[Recorded data]
────────────────

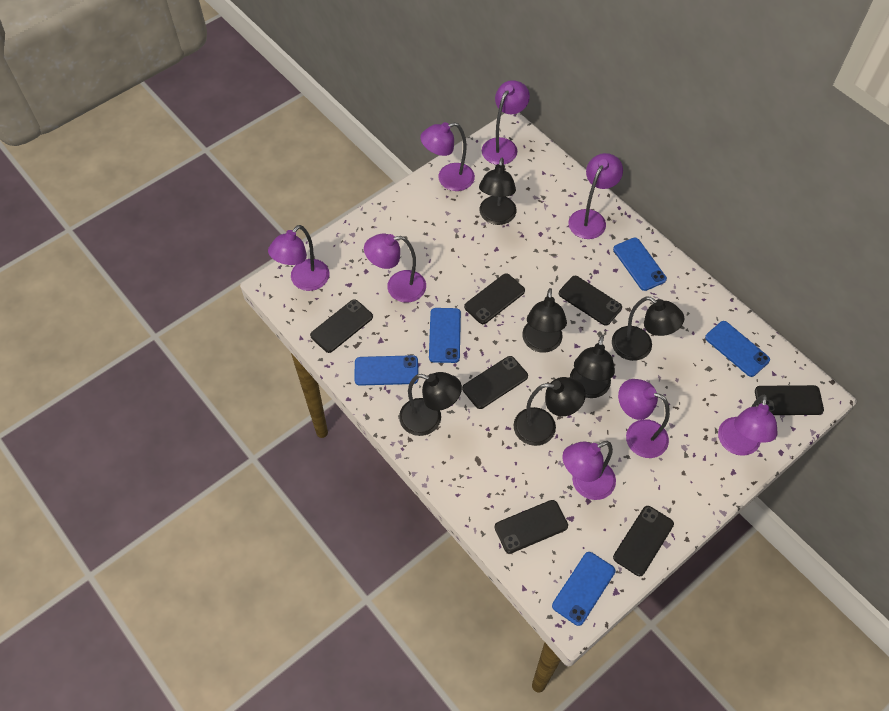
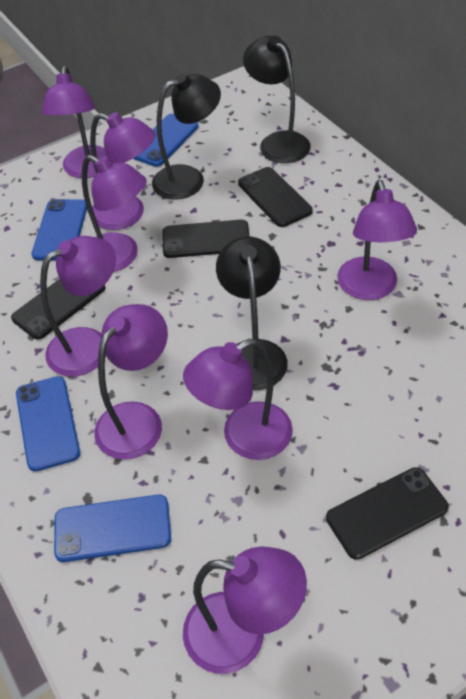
black lamp: 6 -> 3
black phone: 7 -> 4
blue phone: 5 -> 4

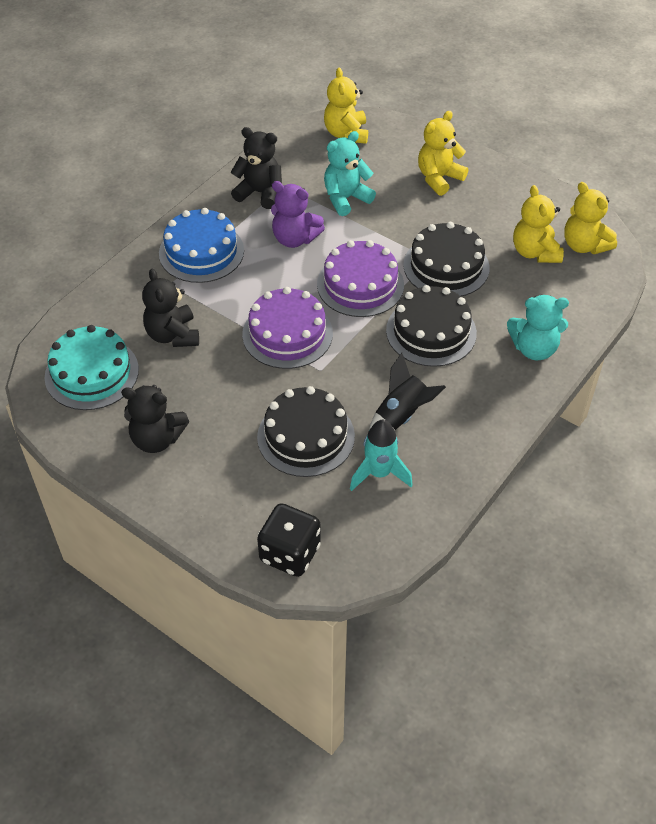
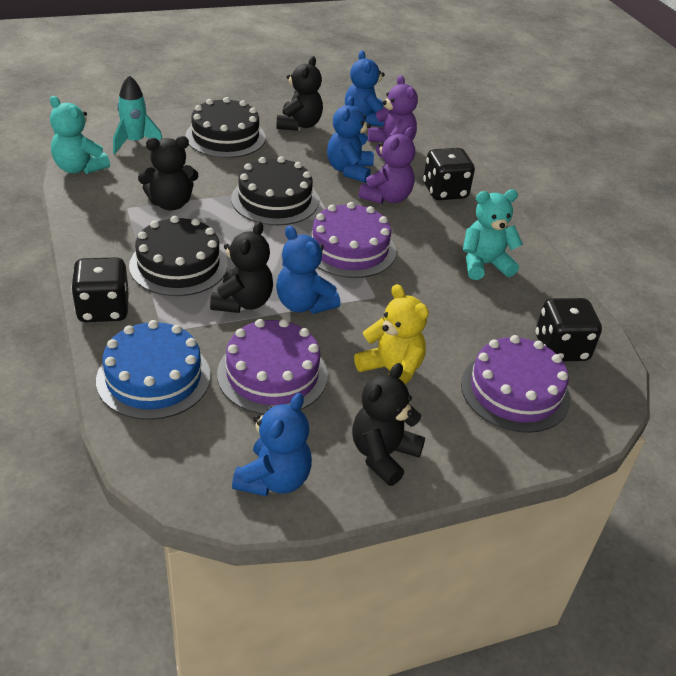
black dice: 1 -> 3
black rocket: 1 -> 0
black teddy bear: 3 -> 4
blue teddy bear: 0 -> 4
purple cake: 2 -> 3
purple teddy bear: 1 -> 2
turquoise cake: 1 -> 0
yellow teddy bear: 4 -> 1

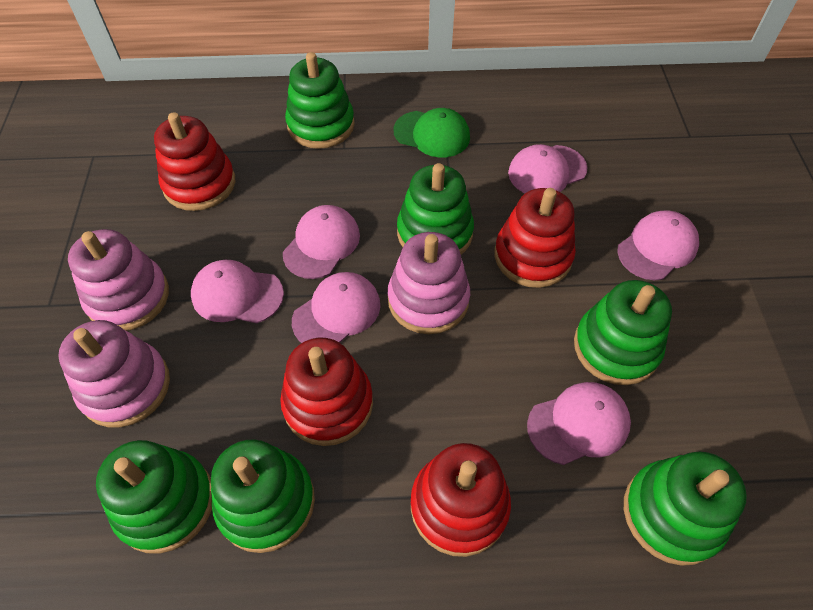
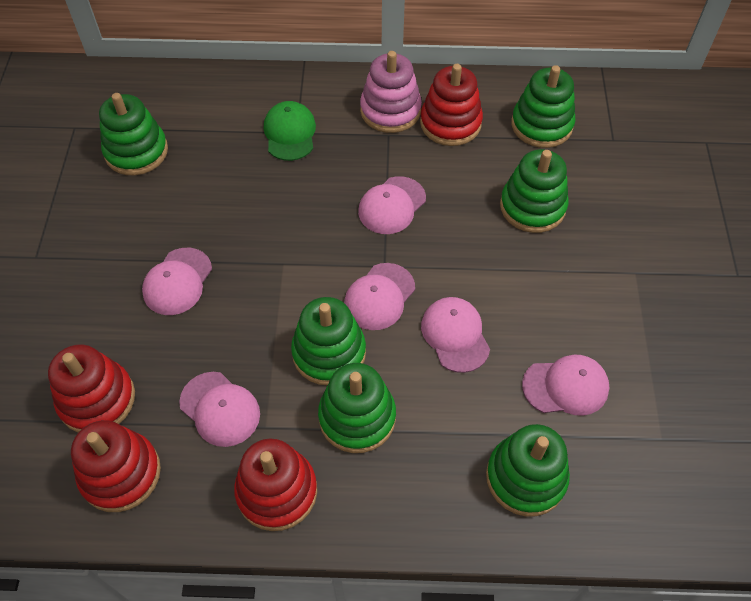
pink stacking toy: 3 -> 1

────────────────

● WHAT TO DO: The reply must consist of the records, repeated exactly, minus any images.

● EXERCISE RESULT:
black lamp: 6 -> 3
black phone: 7 -> 4
blue phone: 5 -> 4

black dice: 1 -> 3
black rocket: 1 -> 0
black teddy bear: 3 -> 4
blue teddy bear: 0 -> 4
purple cake: 2 -> 3
purple teddy bear: 1 -> 2
turquoise cake: 1 -> 0
yellow teddy bear: 4 -> 1

pink stacking toy: 3 -> 1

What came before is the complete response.